■ **WHAT IS NEEDED**
Retype the listing exactly; omit pictures.

■ **SUPPLIED MATERIAL**
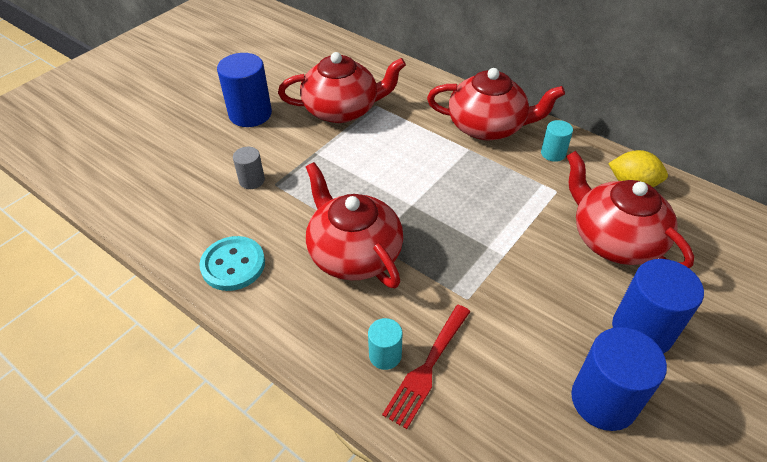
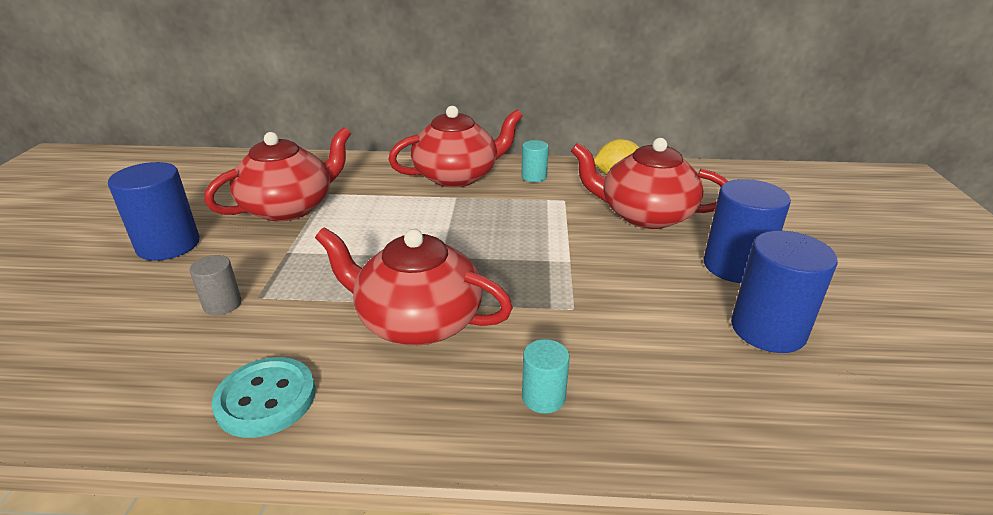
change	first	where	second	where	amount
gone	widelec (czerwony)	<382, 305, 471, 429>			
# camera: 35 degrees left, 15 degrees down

■ **RESPONSE TO THE TASK**
change	first	where	second	where	amount
gone	widelec (czerwony)	<382, 305, 471, 429>			
# camera: 35 degrees left, 15 degrees down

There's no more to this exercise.